--- Exercise data Enclosed Below ---

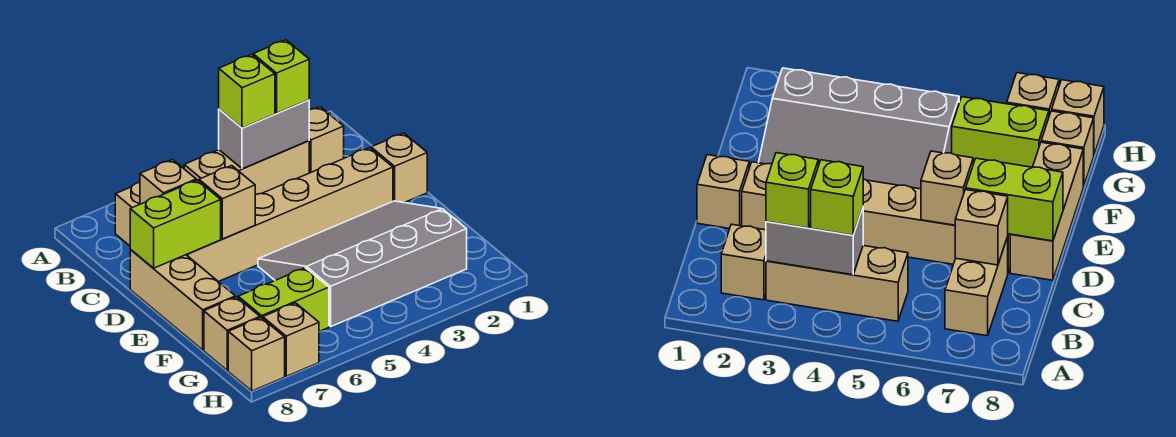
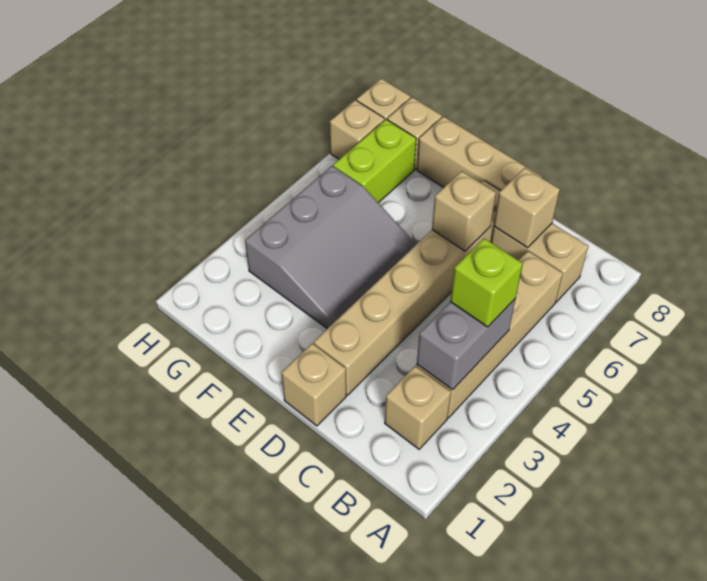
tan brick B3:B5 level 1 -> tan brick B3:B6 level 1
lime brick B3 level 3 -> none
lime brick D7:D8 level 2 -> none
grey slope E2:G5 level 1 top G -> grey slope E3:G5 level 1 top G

--- End of Enclosed Exercise data ---

▶ Brief
Respond with the lines above, from the one that holds "lime brick D7:D8 level 2 -> none" to the end of the listing, each repeated exactly, and with no other material.

▶ Written solution
lime brick D7:D8 level 2 -> none
grey slope E2:G5 level 1 top G -> grey slope E3:G5 level 1 top G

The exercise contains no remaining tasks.